» **Excerpted records**:
.....
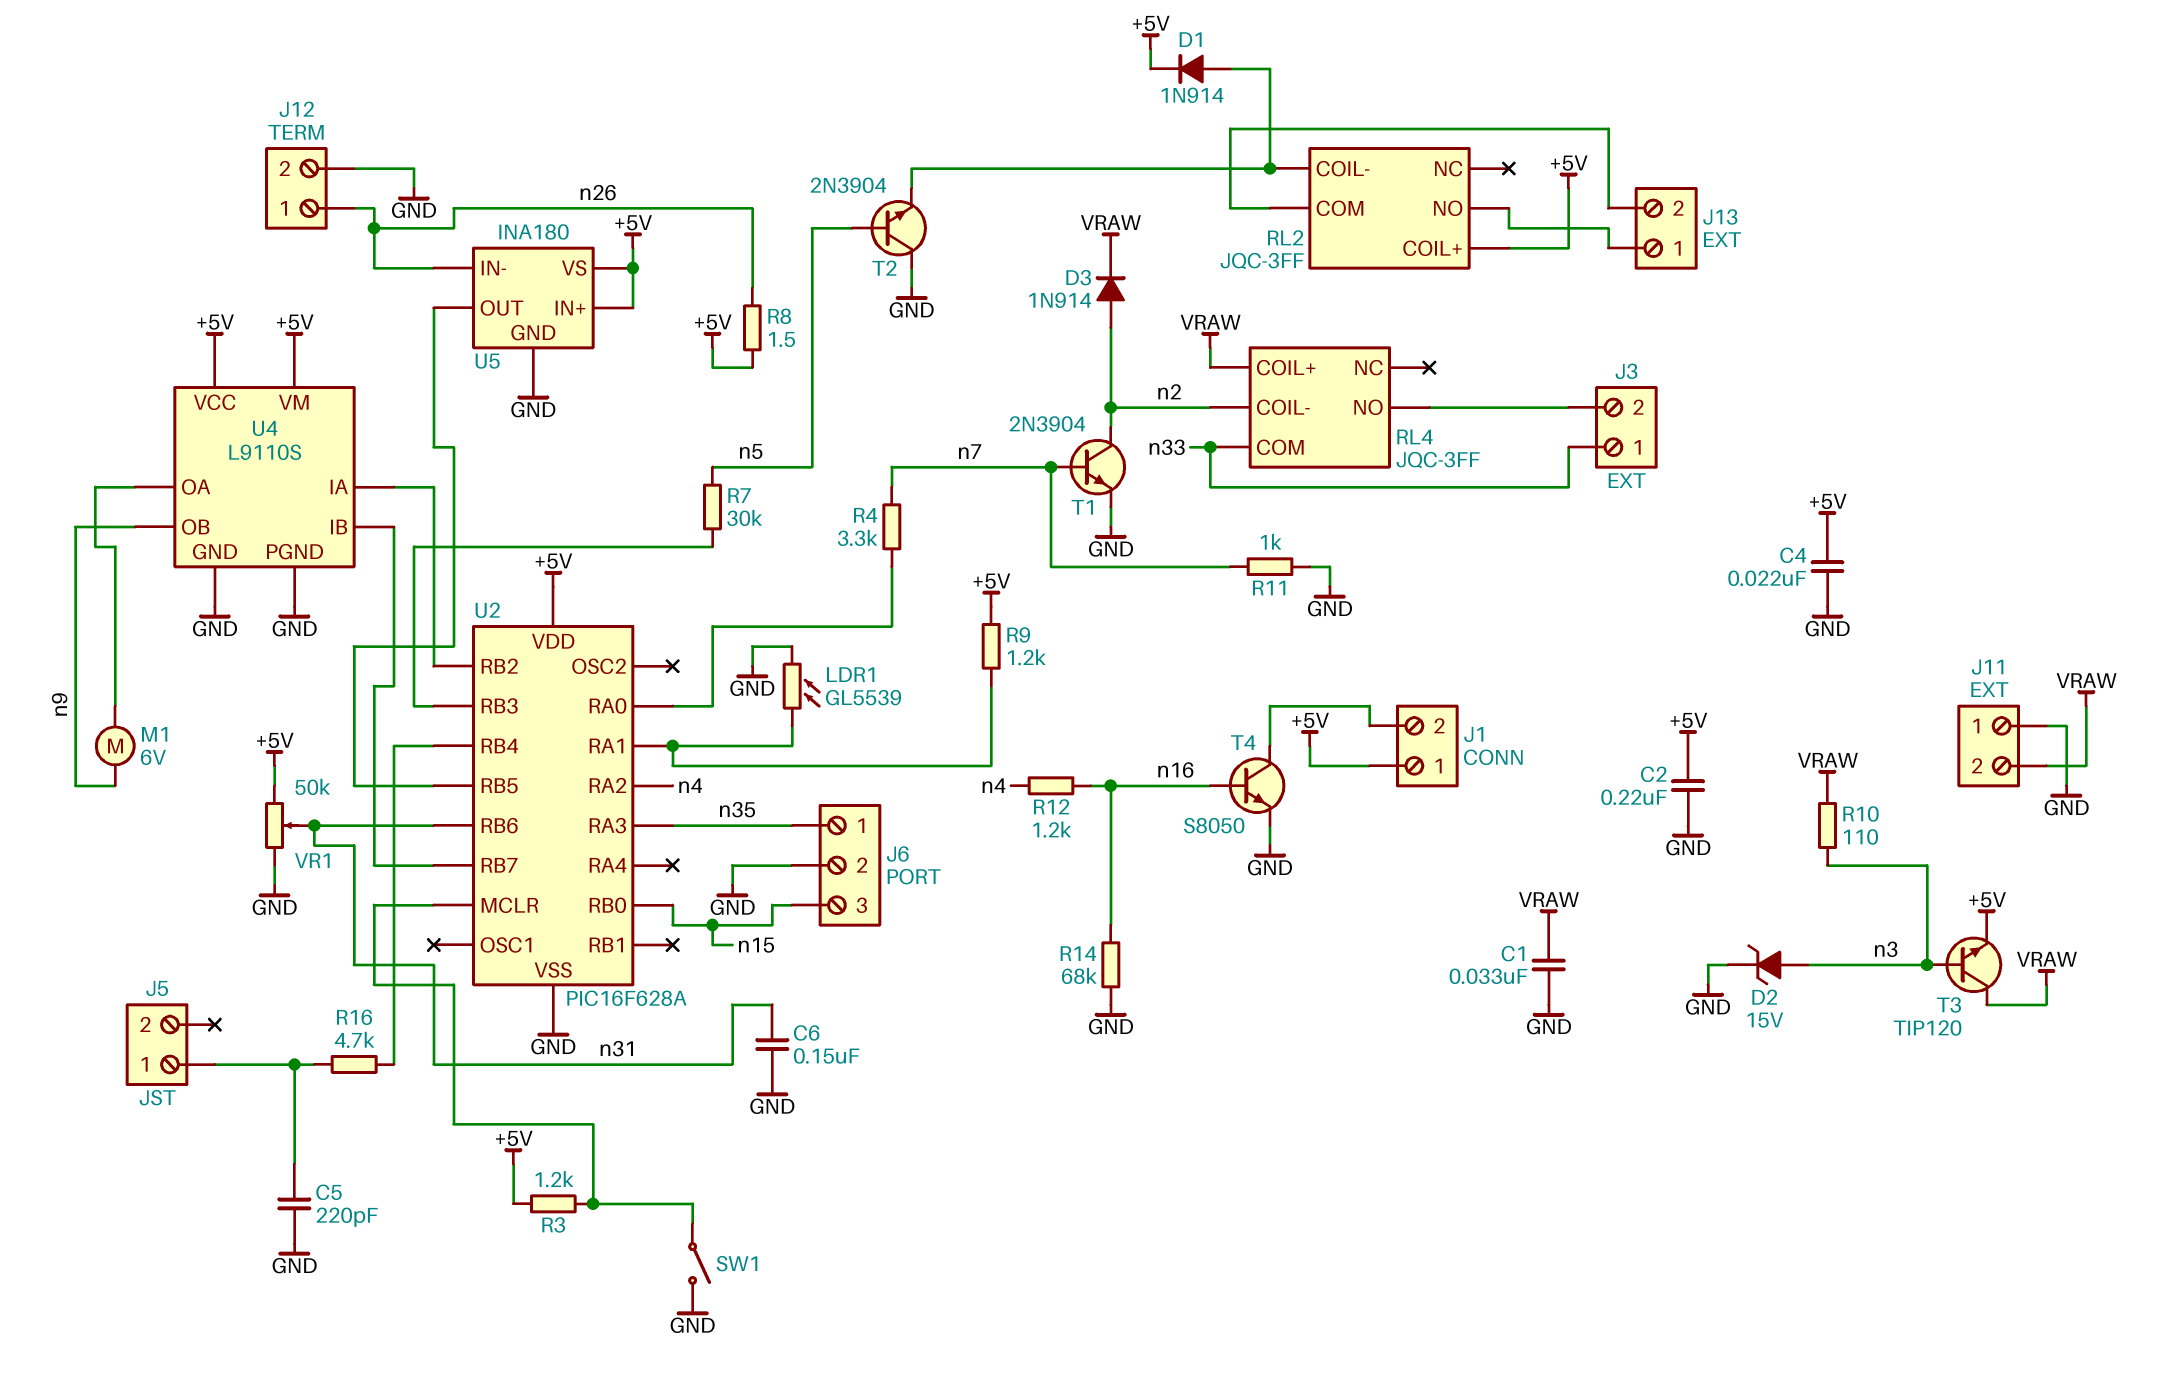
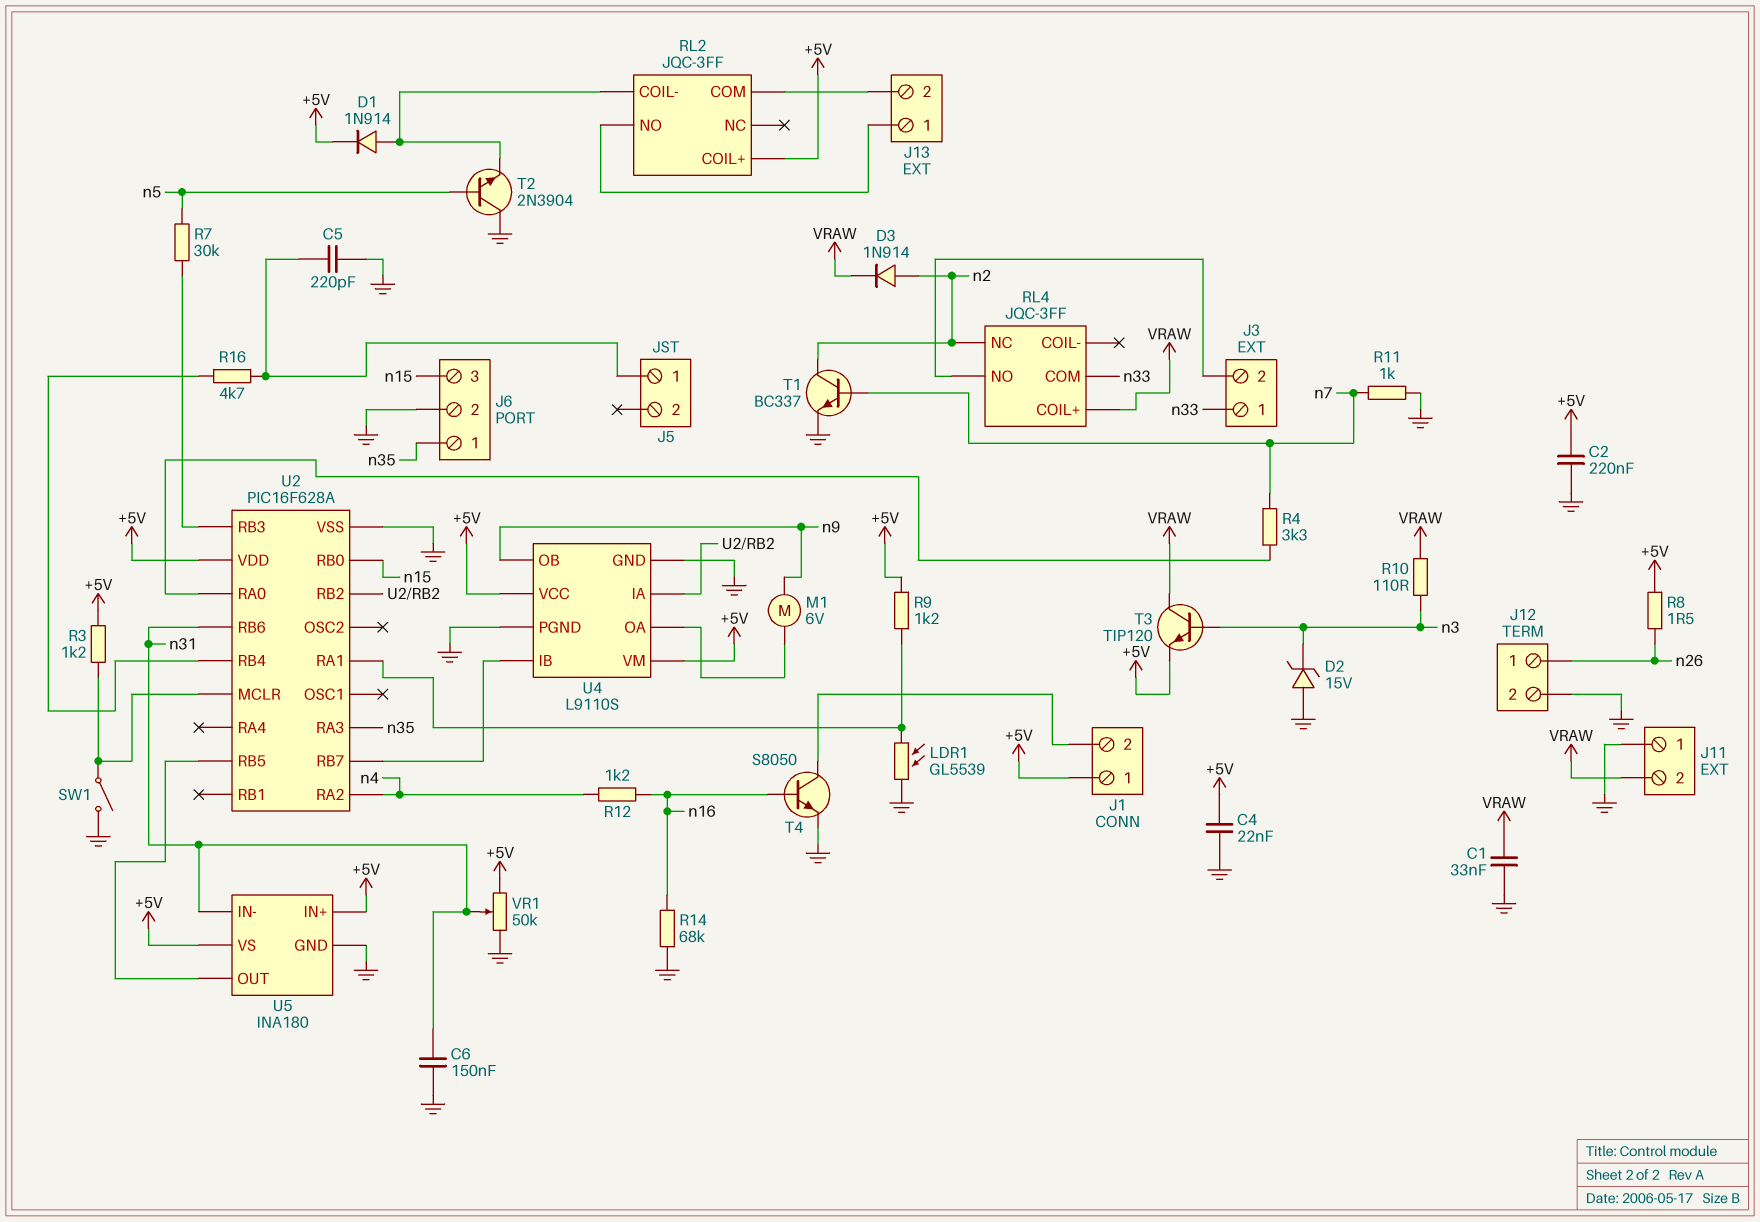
D2: zener 15V (A n3, K GND) -> zener 15V (A GND, K n3)
RL4 pin COIL-: n2 -> none
RL4 pin NC: none -> n2
T1: NPN 2N3904 (B n7, C n2, E GND) -> NPN BC337 (B n7, C n2, E GND)
U5 pin IN-: n26 -> n31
.....
Pull out all lines containing the word "none" from the entries above.

RL4 pin COIL-: n2 -> none
RL4 pin NC: none -> n2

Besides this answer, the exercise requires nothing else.